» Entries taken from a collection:
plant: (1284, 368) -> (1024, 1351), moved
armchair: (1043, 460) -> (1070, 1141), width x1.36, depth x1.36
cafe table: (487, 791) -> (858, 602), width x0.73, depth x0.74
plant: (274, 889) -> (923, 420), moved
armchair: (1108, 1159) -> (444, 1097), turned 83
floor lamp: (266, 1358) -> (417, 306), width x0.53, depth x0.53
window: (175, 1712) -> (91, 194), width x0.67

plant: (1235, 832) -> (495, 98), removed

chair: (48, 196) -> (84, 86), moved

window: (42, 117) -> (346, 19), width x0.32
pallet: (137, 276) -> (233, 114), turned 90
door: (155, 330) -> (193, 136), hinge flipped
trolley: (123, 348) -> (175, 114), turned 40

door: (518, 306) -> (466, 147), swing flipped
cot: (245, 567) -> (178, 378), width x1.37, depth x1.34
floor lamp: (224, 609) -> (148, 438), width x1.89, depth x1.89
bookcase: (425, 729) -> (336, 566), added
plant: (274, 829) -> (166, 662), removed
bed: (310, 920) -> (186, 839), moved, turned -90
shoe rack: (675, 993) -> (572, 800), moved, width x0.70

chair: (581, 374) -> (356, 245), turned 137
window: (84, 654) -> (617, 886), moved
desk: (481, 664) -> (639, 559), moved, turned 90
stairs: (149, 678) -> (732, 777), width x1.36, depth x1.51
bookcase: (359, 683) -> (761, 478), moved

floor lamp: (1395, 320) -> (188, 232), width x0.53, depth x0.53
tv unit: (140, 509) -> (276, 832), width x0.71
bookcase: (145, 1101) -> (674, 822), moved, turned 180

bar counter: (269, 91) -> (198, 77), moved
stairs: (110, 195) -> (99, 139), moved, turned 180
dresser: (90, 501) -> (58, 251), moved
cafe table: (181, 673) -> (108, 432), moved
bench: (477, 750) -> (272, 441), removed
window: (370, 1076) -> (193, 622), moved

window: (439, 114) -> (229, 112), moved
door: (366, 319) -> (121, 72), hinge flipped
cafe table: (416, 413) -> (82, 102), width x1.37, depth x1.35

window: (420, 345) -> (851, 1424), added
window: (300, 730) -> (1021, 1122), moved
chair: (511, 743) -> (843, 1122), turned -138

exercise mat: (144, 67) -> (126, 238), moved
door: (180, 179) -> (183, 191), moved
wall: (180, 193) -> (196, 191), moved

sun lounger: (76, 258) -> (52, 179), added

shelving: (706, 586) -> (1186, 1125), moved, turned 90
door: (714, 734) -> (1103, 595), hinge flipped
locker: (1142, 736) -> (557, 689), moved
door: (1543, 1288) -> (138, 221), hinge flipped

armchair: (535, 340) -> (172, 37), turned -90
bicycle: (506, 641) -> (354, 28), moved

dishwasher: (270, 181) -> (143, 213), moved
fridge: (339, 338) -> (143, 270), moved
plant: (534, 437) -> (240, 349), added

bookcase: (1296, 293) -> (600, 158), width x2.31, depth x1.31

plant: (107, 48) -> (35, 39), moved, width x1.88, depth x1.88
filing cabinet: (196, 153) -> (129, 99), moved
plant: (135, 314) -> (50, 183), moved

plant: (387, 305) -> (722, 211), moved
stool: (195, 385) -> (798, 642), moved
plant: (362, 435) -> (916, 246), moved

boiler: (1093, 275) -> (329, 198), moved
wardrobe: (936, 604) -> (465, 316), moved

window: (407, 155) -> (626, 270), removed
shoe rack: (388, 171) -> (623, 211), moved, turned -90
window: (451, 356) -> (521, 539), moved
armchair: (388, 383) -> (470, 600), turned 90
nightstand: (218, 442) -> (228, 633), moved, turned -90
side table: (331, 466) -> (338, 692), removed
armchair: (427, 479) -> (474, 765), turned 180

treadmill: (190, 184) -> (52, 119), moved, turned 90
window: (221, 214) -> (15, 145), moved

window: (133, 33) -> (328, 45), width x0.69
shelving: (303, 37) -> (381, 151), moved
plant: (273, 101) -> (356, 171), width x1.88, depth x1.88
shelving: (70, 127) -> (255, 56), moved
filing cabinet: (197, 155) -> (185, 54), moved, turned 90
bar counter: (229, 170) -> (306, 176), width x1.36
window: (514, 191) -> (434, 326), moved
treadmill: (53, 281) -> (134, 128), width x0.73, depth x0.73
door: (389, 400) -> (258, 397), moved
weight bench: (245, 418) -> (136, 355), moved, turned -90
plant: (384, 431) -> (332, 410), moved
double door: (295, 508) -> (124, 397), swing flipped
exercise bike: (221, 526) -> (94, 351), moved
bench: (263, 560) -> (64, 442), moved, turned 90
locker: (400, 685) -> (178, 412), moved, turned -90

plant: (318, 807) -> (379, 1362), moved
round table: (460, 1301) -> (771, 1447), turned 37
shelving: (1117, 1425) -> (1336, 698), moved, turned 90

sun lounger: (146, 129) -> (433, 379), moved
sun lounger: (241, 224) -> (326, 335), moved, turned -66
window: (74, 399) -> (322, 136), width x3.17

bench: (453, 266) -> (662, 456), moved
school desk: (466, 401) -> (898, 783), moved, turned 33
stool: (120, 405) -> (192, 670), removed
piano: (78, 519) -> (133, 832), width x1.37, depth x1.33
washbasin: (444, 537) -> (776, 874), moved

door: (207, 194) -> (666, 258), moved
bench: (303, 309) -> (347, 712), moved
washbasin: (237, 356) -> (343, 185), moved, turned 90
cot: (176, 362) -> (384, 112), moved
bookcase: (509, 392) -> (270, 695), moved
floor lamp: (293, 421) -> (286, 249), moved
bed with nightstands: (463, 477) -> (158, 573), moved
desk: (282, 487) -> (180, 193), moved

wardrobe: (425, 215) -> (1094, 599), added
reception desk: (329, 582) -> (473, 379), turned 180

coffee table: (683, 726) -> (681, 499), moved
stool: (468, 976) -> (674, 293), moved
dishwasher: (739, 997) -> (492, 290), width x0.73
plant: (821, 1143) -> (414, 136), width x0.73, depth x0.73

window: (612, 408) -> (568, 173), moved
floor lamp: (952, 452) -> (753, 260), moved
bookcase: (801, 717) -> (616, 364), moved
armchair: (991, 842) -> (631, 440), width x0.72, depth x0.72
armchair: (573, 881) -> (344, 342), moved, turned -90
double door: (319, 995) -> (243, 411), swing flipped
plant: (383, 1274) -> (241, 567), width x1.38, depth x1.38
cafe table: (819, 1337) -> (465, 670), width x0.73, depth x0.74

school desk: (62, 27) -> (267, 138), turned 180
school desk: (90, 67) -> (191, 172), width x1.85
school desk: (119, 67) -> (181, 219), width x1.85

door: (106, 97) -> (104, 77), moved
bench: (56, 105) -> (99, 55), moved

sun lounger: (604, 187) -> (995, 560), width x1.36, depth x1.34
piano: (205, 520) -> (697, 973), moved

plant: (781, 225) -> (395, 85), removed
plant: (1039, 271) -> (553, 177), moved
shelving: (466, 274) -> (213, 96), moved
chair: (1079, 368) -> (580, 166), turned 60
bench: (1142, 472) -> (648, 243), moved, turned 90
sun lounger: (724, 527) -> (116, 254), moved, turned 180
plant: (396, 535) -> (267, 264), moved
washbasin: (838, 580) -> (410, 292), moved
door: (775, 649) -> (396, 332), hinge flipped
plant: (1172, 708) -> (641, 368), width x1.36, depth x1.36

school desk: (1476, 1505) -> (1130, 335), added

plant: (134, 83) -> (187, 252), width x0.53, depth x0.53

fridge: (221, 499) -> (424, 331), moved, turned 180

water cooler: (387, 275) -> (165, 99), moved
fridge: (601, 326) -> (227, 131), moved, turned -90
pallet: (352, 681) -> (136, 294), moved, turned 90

» Task objective: Show all lines from the records above where the word "removed" occurs.

» Result:
plant: (1235, 832) -> (495, 98), removed
plant: (274, 829) -> (166, 662), removed
bench: (477, 750) -> (272, 441), removed
window: (407, 155) -> (626, 270), removed
side table: (331, 466) -> (338, 692), removed
stool: (120, 405) -> (192, 670), removed
plant: (781, 225) -> (395, 85), removed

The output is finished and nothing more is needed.